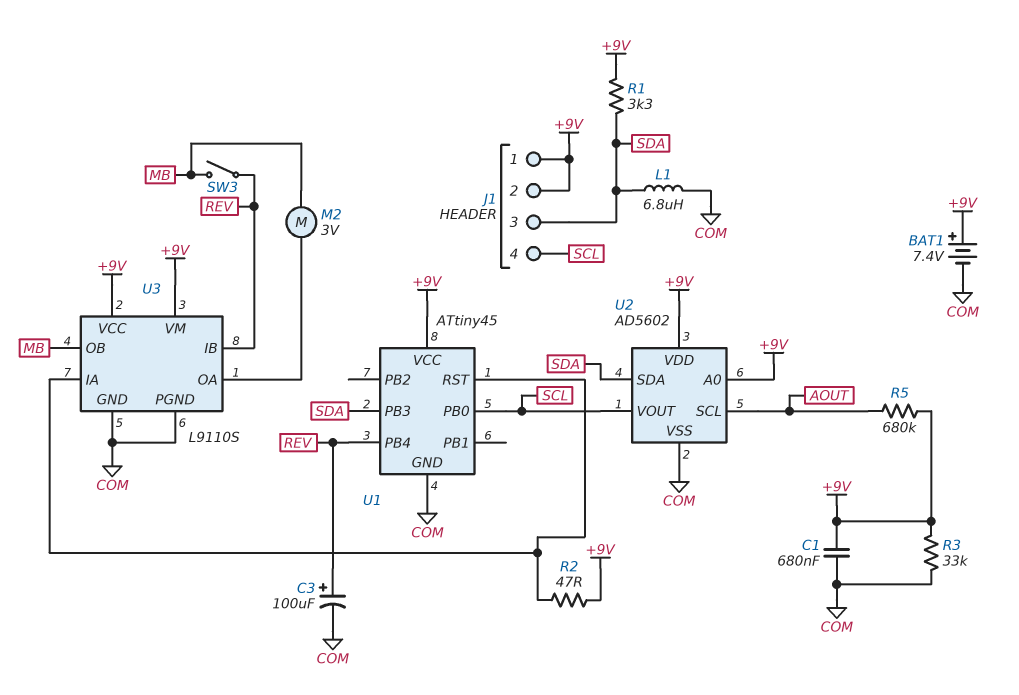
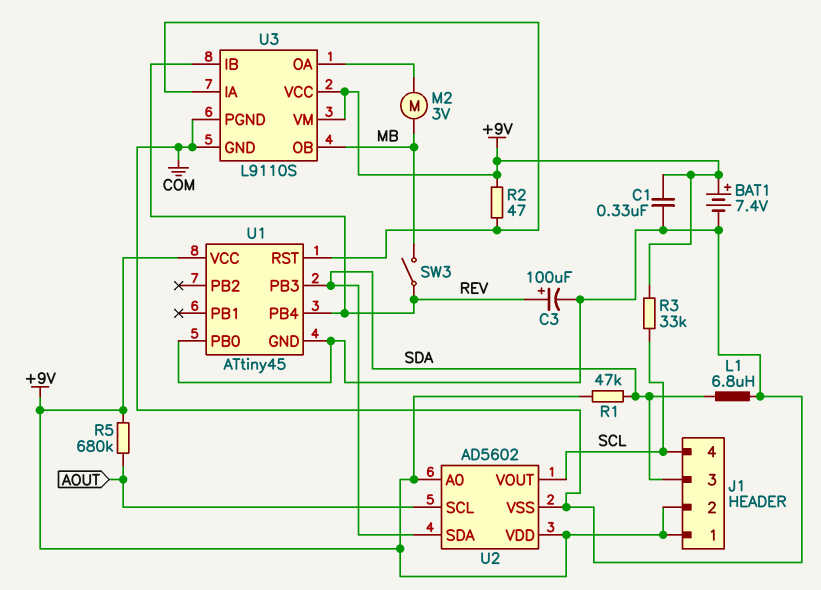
C1: 680nF (+9V, COM) -> 330nF (+9V, COM)
R1: 3.3k (+9V, SDA) -> 47k (+9V, SDA)
R3: 33k (+9V, COM) -> 33k (+9V, SCL)
U1 pin PB0: SCL -> COM

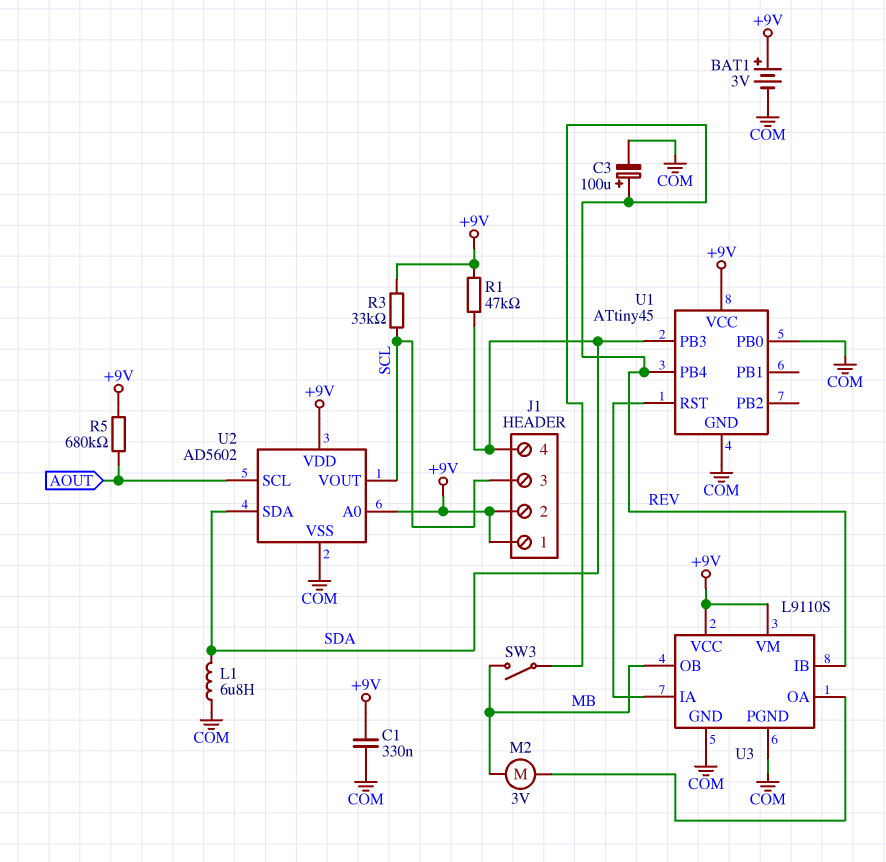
BAT1: 7.4V (plus +9V, minus COM) -> 3V (plus +9V, minus COM)
J1 pin 3: SDA -> SCL
J1 pin 4: SCL -> SDA
R2: 47 (+9V, U1/RST) -> none

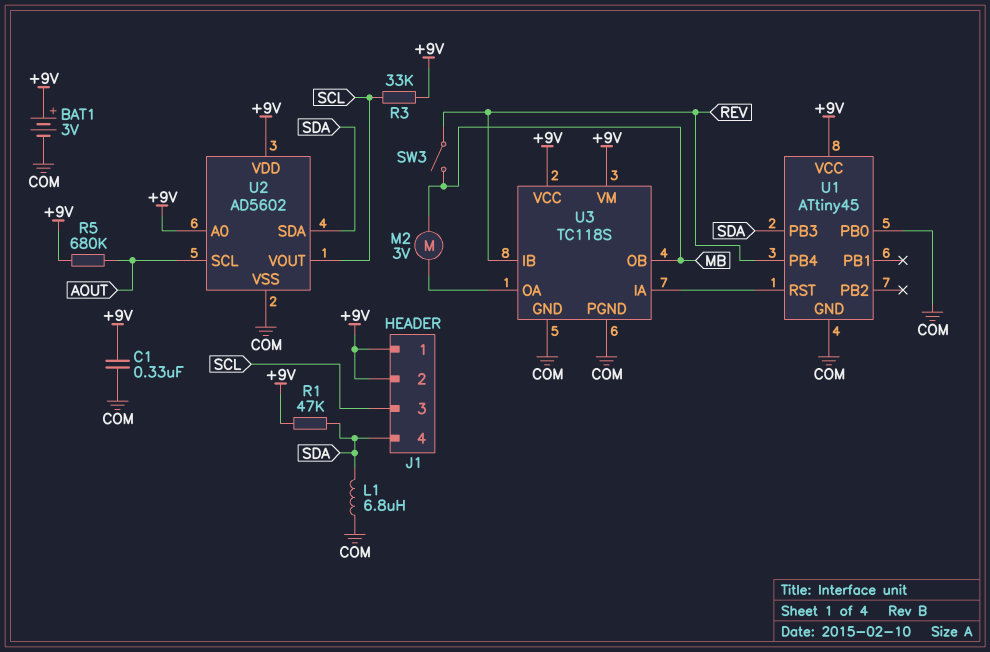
C3: 100uF (plus REV, minus COM) -> none
U3: L9110S -> TC118S

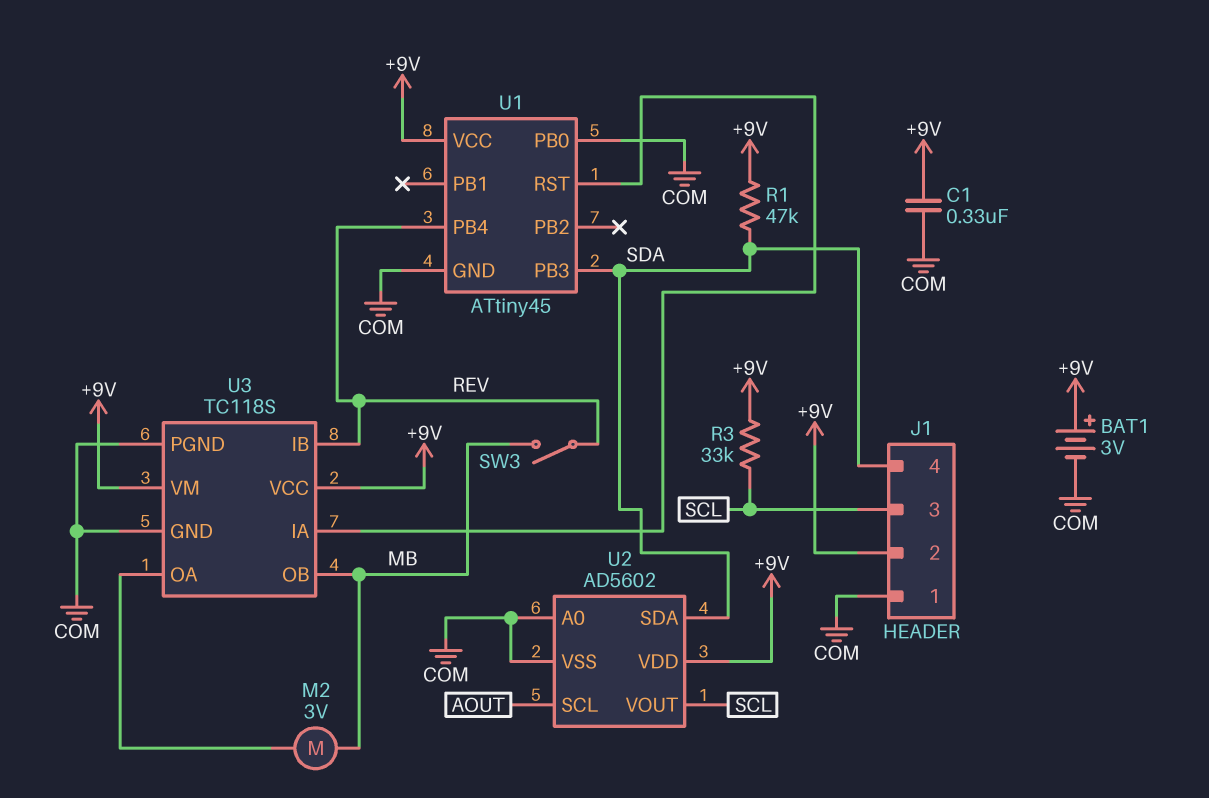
J1 pin 1: +9V -> COM
L1: 6.8uH (COM, SDA) -> none
R5: 680k (+9V, AOUT) -> none
U2 pin A0: +9V -> COM

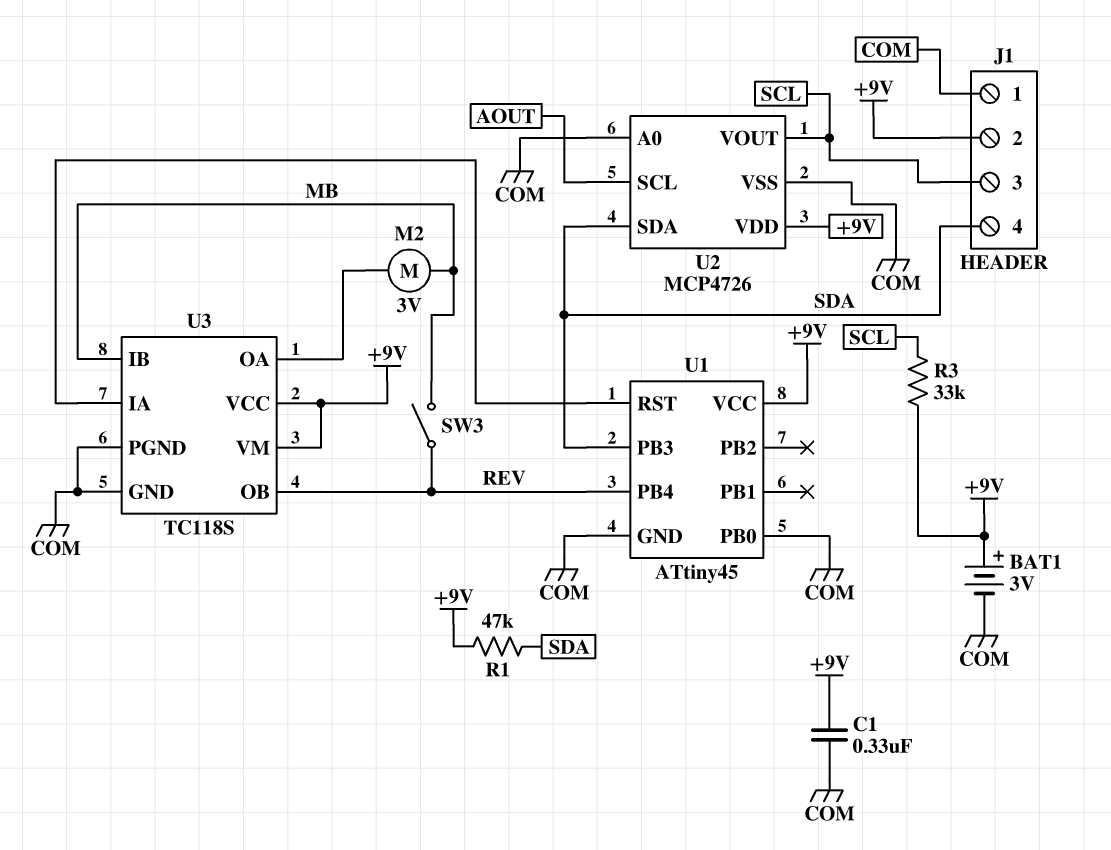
U2: AD5602 -> MCP4726
U3 pin IB: REV -> MB
U3 pin OB: MB -> REV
━━━━
_Assignment:_ A complete and exact copy of the records is required. Exclude the pictures.

_Expected output:_
C1: 680nF (+9V, COM) -> 330nF (+9V, COM)
R1: 3.3k (+9V, SDA) -> 47k (+9V, SDA)
R3: 33k (+9V, COM) -> 33k (+9V, SCL)
U1 pin PB0: SCL -> COM

BAT1: 7.4V (plus +9V, minus COM) -> 3V (plus +9V, minus COM)
J1 pin 3: SDA -> SCL
J1 pin 4: SCL -> SDA
R2: 47 (+9V, U1/RST) -> none

C3: 100uF (plus REV, minus COM) -> none
U3: L9110S -> TC118S

J1 pin 1: +9V -> COM
L1: 6.8uH (COM, SDA) -> none
R5: 680k (+9V, AOUT) -> none
U2 pin A0: +9V -> COM

U2: AD5602 -> MCP4726
U3 pin IB: REV -> MB
U3 pin OB: MB -> REV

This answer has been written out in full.